═════ Given entries ═════

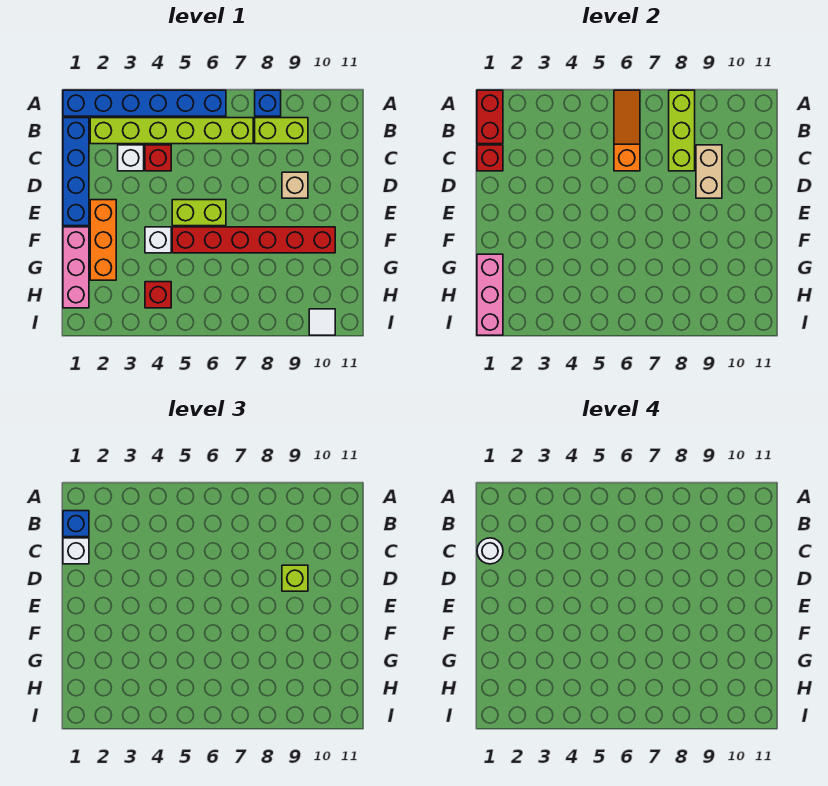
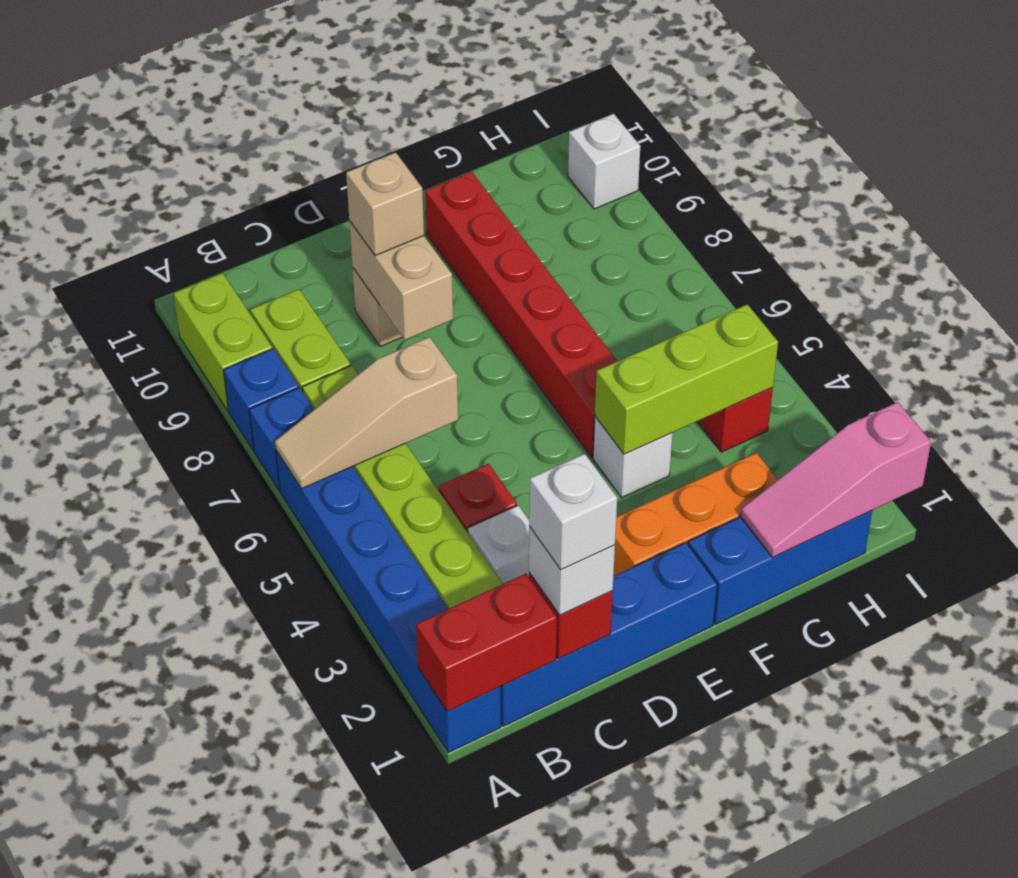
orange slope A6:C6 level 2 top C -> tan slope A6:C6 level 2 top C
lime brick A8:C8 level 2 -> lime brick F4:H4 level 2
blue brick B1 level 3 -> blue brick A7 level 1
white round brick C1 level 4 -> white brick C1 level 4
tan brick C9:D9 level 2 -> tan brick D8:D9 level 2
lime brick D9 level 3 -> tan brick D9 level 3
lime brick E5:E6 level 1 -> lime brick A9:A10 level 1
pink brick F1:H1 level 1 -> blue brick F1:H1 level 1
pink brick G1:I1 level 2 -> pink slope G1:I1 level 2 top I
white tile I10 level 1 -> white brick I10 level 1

═════

Scan the records above and report every line with the string "pink".

pink brick F1:H1 level 1 -> blue brick F1:H1 level 1
pink brick G1:I1 level 2 -> pink slope G1:I1 level 2 top I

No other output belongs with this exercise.